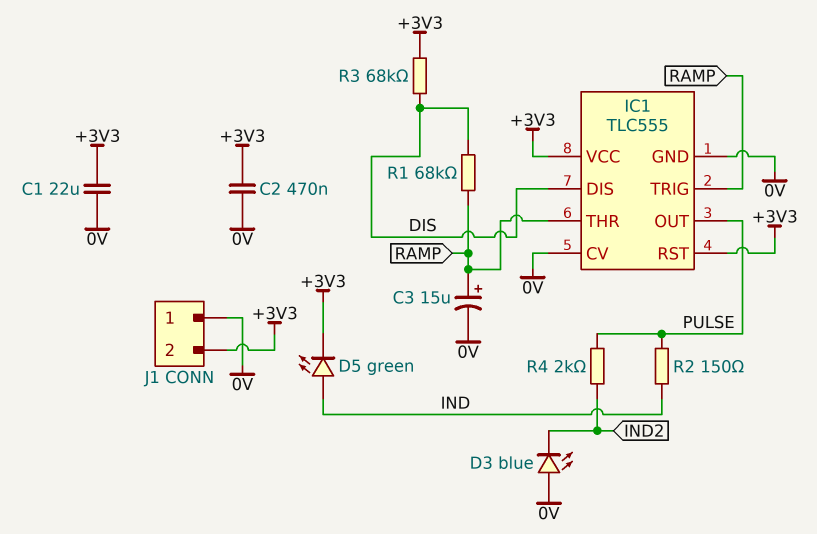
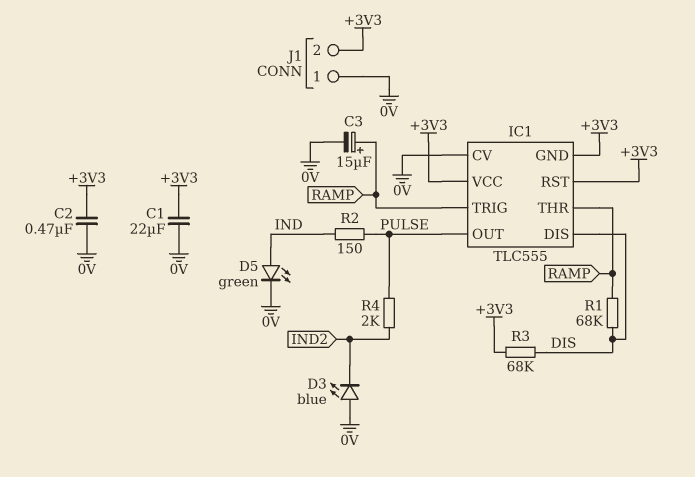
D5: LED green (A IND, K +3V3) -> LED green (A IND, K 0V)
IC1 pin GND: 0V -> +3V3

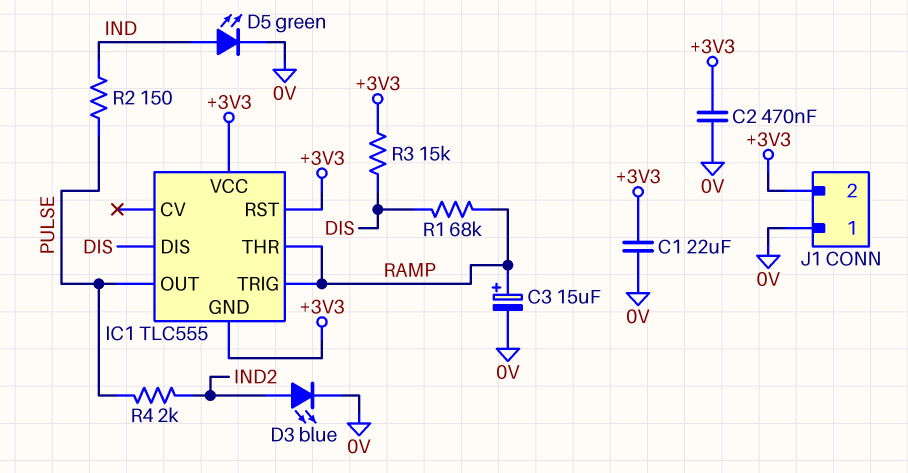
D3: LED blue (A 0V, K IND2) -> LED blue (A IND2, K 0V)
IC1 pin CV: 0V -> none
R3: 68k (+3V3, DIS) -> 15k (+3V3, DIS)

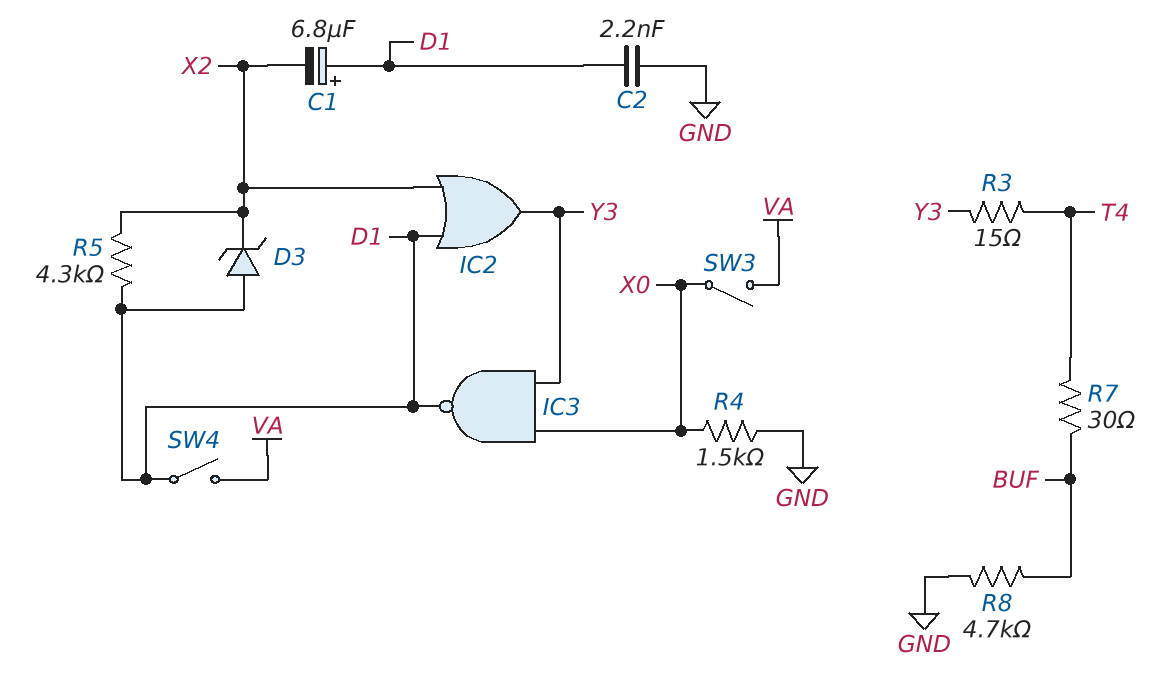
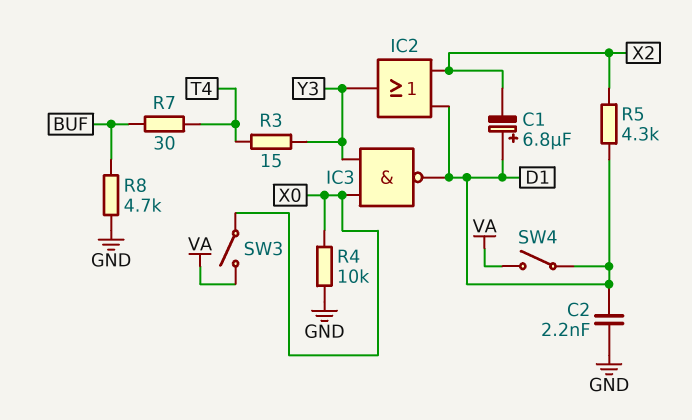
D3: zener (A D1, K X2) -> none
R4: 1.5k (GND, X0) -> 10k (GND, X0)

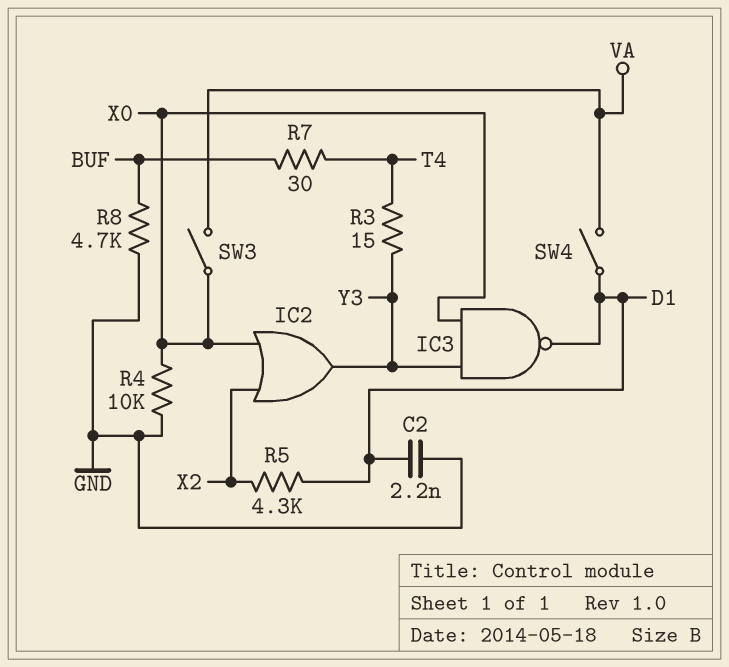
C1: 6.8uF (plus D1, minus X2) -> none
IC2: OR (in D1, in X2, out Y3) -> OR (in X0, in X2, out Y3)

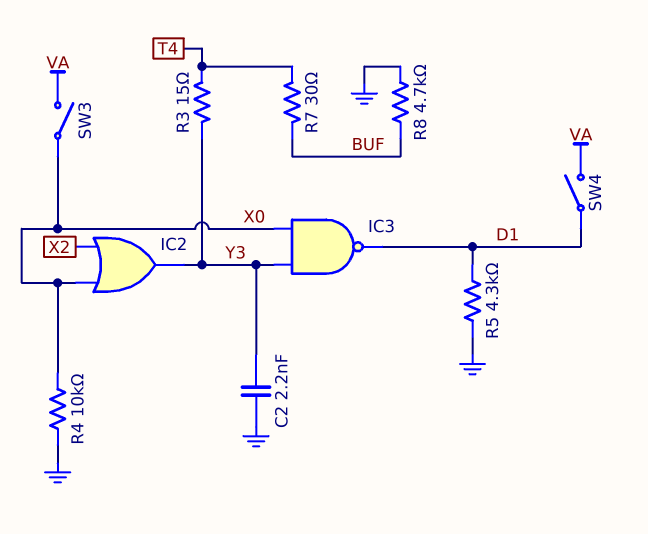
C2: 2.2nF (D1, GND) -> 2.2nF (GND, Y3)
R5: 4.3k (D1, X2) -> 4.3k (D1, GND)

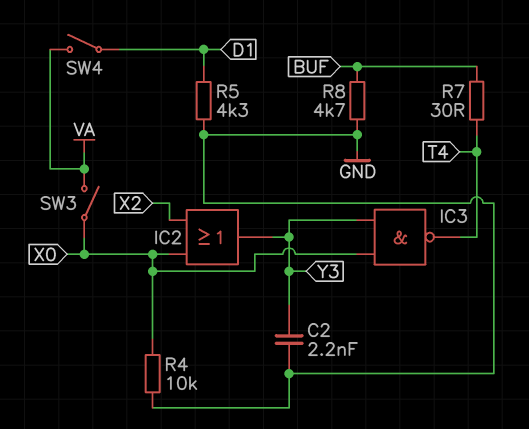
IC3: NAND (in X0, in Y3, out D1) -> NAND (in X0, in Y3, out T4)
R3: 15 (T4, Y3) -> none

========================

Aim of the task
Everything in the material except the pictures should be output verbatim.

Written answer
D5: LED green (A IND, K +3V3) -> LED green (A IND, K 0V)
IC1 pin GND: 0V -> +3V3

D3: LED blue (A 0V, K IND2) -> LED blue (A IND2, K 0V)
IC1 pin CV: 0V -> none
R3: 68k (+3V3, DIS) -> 15k (+3V3, DIS)

D3: zener (A D1, K X2) -> none
R4: 1.5k (GND, X0) -> 10k (GND, X0)

C1: 6.8uF (plus D1, minus X2) -> none
IC2: OR (in D1, in X2, out Y3) -> OR (in X0, in X2, out Y3)

C2: 2.2nF (D1, GND) -> 2.2nF (GND, Y3)
R5: 4.3k (D1, X2) -> 4.3k (D1, GND)

IC3: NAND (in X0, in Y3, out D1) -> NAND (in X0, in Y3, out T4)
R3: 15 (T4, Y3) -> none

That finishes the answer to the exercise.